◆ **Supplied information**:
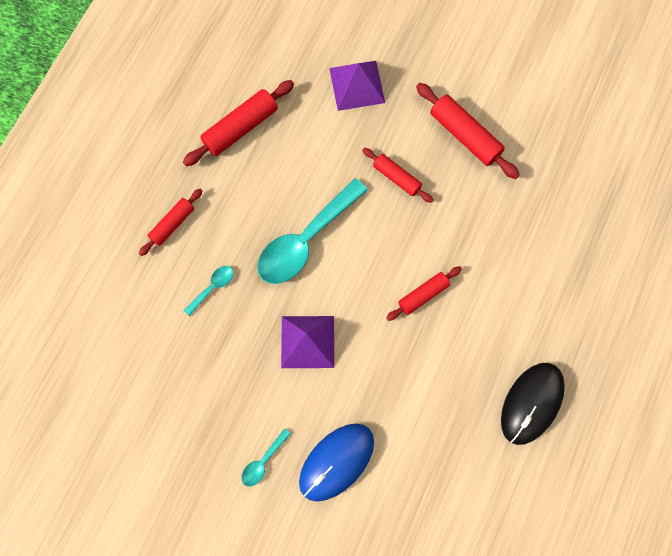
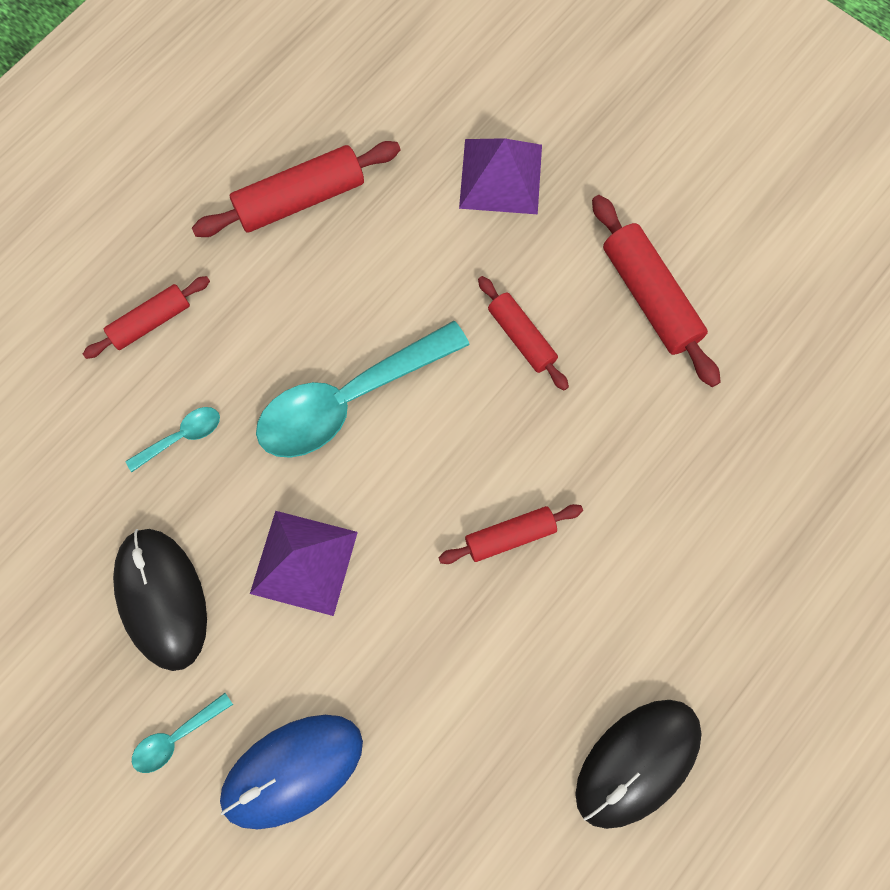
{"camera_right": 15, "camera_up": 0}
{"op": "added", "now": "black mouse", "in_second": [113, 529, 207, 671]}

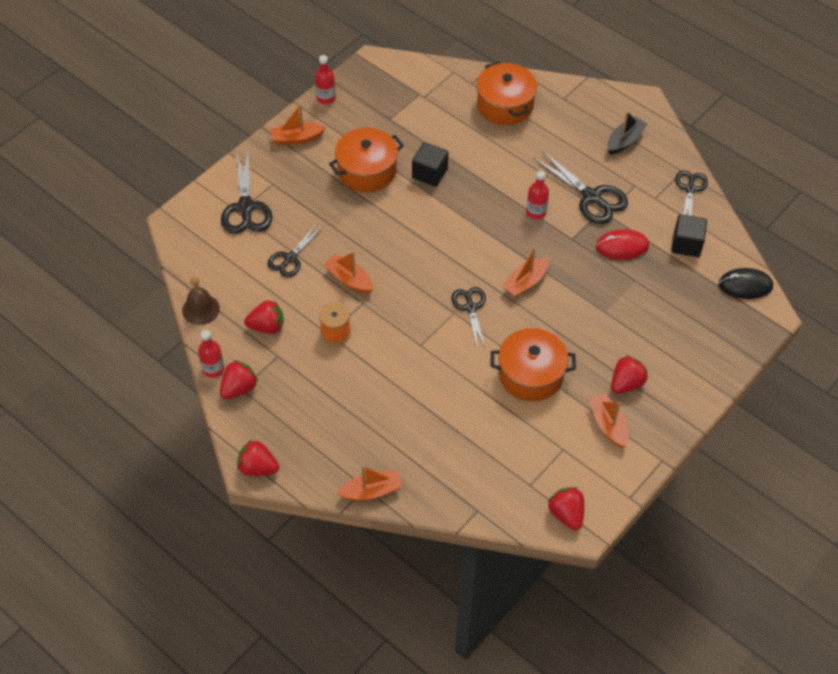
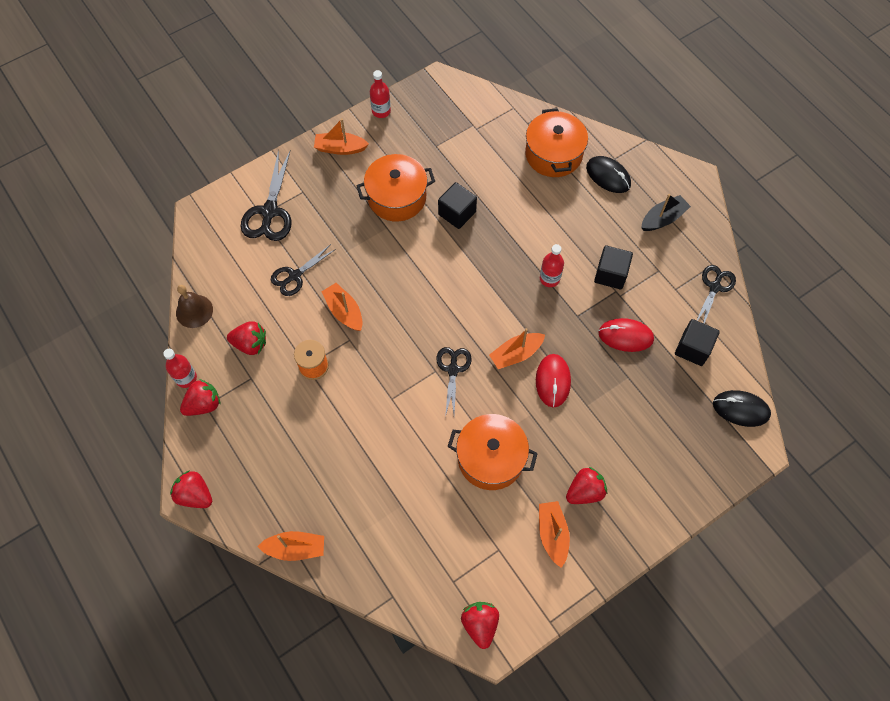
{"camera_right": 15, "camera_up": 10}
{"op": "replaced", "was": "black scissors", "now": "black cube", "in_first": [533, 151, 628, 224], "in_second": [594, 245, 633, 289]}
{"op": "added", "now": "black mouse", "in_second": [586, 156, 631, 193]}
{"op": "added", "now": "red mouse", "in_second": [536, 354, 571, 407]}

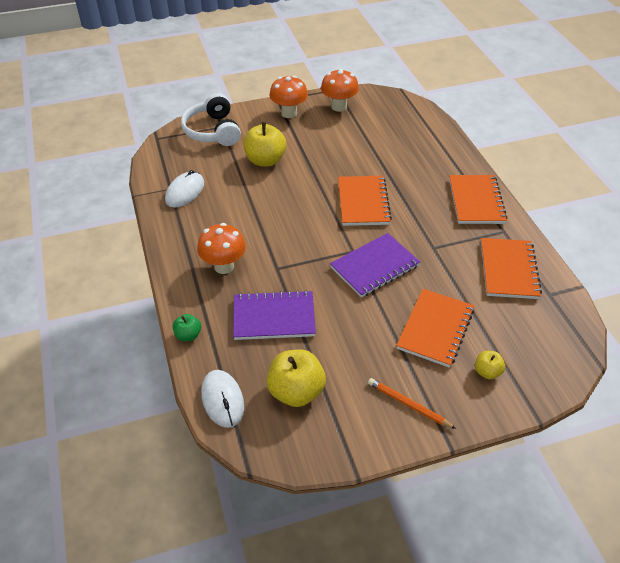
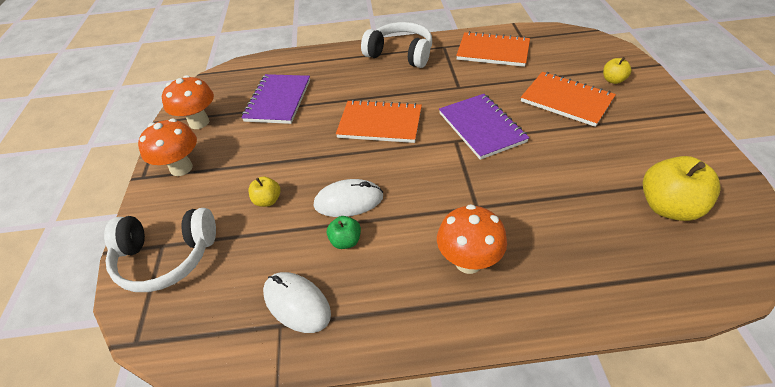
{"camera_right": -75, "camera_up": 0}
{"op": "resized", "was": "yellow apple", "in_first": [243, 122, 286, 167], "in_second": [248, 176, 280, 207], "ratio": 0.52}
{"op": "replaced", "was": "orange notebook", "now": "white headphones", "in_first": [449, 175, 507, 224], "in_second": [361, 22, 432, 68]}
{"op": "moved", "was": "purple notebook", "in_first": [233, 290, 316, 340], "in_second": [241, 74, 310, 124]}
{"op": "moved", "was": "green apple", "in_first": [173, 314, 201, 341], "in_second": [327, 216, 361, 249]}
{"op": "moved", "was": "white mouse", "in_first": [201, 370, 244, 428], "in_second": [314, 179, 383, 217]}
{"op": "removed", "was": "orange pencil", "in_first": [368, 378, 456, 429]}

◆ **Work required**: Retype the listing exactly and drop the pictures.

◆ **Completed exercise**:
{"camera_right": 15, "camera_up": 0}
{"op": "added", "now": "black mouse", "in_second": [113, 529, 207, 671]}

{"camera_right": 15, "camera_up": 10}
{"op": "replaced", "was": "black scissors", "now": "black cube", "in_first": [533, 151, 628, 224], "in_second": [594, 245, 633, 289]}
{"op": "added", "now": "black mouse", "in_second": [586, 156, 631, 193]}
{"op": "added", "now": "red mouse", "in_second": [536, 354, 571, 407]}

{"camera_right": -75, "camera_up": 0}
{"op": "resized", "was": "yellow apple", "in_first": [243, 122, 286, 167], "in_second": [248, 176, 280, 207], "ratio": 0.52}
{"op": "replaced", "was": "orange notebook", "now": "white headphones", "in_first": [449, 175, 507, 224], "in_second": [361, 22, 432, 68]}
{"op": "moved", "was": "purple notebook", "in_first": [233, 290, 316, 340], "in_second": [241, 74, 310, 124]}
{"op": "moved", "was": "green apple", "in_first": [173, 314, 201, 341], "in_second": [327, 216, 361, 249]}
{"op": "moved", "was": "white mouse", "in_first": [201, 370, 244, 428], "in_second": [314, 179, 383, 217]}
{"op": "removed", "was": "orange pencil", "in_first": [368, 378, 456, 429]}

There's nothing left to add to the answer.